ABOUT THIS TASK
Every line of the entries below that mentions "orange" is to be copied out.

────────────────

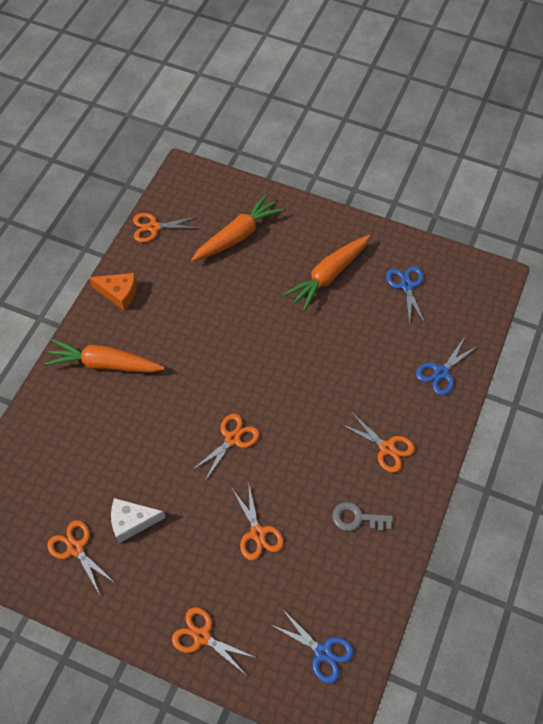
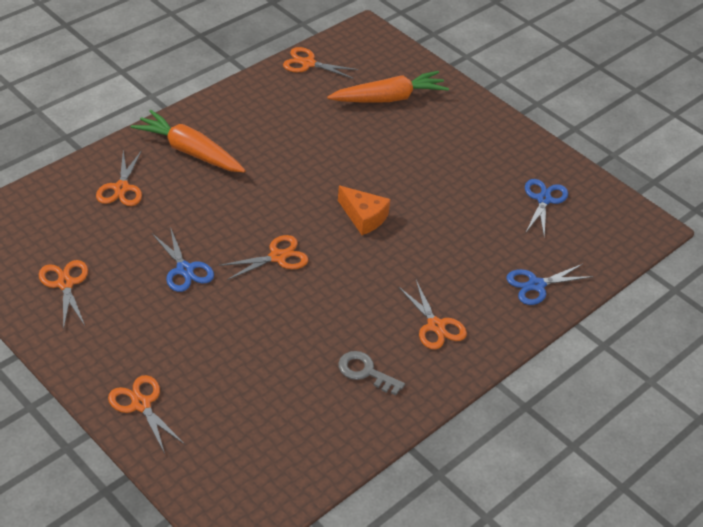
camera: 20 degrees right, 15 degrees down
orange cheese [89,273,137,311] -> orange cheese moved to [338,186,391,235]
white cheese [111,498,166,543] -> none
orange scissors [231,481,284,560] -> orange scissors moved to [96,150,142,206]
blue scissors [272,609,354,684] -> blue scissors moved to [152,227,214,292]
orange carrot [284,235,370,311] -> none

────────────────

YOUR RESPONSE
orange cheese [89,273,137,311] -> orange cheese moved to [338,186,391,235]
orange scissors [231,481,284,560] -> orange scissors moved to [96,150,142,206]
orange carrot [284,235,370,311] -> none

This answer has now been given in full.